(Dataset records)

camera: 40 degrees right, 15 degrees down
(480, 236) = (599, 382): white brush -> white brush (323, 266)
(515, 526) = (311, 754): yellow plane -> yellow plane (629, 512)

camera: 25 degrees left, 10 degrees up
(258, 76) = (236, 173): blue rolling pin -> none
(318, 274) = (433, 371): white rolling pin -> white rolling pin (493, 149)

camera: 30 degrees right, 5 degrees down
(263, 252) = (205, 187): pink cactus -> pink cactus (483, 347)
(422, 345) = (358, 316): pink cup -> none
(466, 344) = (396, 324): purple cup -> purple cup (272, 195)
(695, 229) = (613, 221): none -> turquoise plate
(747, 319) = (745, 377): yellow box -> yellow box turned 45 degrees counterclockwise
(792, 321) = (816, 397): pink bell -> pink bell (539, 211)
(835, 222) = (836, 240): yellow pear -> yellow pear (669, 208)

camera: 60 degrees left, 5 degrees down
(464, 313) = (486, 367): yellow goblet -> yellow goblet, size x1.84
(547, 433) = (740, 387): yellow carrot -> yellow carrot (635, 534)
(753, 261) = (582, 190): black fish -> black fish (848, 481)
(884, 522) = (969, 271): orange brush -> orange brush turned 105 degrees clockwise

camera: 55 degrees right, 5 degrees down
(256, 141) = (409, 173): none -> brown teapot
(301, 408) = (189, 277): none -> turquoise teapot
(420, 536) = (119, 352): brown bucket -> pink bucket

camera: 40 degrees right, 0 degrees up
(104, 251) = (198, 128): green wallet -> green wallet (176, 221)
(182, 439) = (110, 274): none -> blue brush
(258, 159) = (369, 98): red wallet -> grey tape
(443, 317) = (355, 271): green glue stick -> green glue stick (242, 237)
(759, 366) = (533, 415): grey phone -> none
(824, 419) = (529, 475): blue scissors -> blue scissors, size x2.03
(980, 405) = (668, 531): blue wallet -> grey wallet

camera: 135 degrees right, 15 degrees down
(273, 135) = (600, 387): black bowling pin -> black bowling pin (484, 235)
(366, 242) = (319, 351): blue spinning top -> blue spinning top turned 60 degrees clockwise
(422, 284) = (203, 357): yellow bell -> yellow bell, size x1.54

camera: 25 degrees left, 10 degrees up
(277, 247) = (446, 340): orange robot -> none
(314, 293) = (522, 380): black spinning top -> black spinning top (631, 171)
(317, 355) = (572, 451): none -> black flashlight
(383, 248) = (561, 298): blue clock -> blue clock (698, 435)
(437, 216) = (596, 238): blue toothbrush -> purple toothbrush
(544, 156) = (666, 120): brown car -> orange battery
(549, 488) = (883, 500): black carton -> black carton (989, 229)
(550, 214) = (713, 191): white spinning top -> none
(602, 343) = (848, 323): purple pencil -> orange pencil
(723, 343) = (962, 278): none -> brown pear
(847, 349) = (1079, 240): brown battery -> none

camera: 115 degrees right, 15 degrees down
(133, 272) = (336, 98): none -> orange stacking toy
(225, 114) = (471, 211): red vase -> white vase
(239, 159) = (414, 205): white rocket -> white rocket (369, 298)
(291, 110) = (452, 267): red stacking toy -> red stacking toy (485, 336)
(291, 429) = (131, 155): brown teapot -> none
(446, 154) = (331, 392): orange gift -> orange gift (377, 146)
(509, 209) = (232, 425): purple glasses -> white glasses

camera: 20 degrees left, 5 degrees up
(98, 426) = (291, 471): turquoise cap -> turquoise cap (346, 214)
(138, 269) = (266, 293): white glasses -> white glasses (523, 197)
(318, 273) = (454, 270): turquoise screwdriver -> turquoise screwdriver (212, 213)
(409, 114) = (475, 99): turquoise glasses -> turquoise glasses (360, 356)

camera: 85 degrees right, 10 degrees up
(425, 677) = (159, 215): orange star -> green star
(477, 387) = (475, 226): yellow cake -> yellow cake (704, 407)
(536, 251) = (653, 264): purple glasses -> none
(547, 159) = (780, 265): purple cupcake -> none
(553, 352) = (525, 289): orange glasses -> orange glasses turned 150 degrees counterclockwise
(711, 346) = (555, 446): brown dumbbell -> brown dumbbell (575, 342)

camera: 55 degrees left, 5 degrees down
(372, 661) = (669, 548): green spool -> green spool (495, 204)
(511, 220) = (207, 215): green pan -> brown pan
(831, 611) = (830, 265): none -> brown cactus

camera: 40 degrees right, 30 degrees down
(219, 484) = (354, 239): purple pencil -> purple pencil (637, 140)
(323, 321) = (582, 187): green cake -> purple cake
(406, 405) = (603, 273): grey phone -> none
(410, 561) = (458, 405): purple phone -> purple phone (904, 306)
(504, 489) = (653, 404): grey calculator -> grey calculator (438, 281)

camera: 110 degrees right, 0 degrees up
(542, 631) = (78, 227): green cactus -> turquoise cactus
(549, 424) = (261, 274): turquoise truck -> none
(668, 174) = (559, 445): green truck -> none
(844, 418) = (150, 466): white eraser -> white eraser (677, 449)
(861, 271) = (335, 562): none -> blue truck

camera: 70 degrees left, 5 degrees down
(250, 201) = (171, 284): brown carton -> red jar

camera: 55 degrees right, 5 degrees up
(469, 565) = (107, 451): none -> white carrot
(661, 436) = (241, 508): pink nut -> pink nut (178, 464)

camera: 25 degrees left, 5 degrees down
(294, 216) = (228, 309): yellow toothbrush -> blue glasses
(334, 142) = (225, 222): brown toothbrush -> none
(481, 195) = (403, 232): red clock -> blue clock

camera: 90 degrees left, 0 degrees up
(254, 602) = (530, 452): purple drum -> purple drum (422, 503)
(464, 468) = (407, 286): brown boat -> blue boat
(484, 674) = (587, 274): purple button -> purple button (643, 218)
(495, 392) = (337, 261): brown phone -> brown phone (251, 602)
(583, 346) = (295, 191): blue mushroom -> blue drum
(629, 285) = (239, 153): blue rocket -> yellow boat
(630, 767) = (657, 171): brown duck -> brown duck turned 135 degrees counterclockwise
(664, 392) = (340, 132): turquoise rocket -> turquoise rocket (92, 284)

### Task description
Tell me how many lines of the records include the word "grey", and say nothing else.

### Answer to this task
5